Dataset extract.
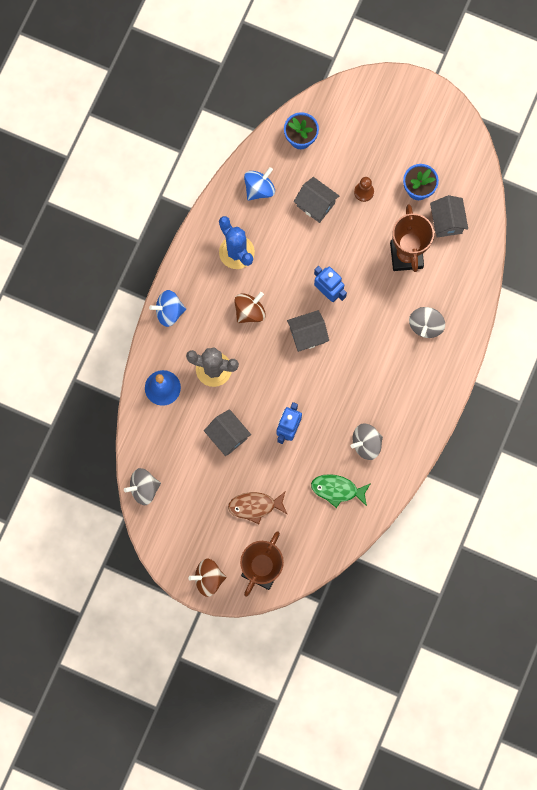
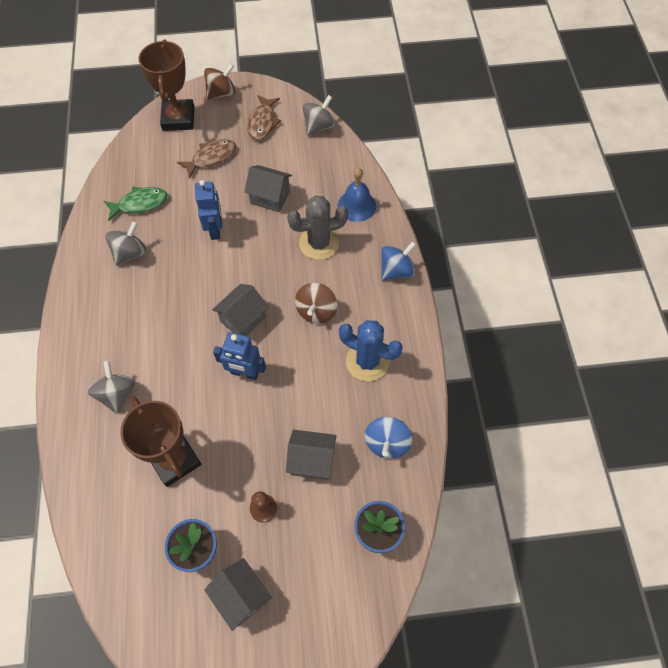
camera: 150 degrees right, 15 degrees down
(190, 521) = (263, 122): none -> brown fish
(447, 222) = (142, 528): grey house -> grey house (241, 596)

Exercise directions. Leave the images out as you retype each line of the material exactly.

Answer area.
camera: 150 degrees right, 15 degrees down
(190, 521) = (263, 122): none -> brown fish
(447, 222) = (142, 528): grey house -> grey house (241, 596)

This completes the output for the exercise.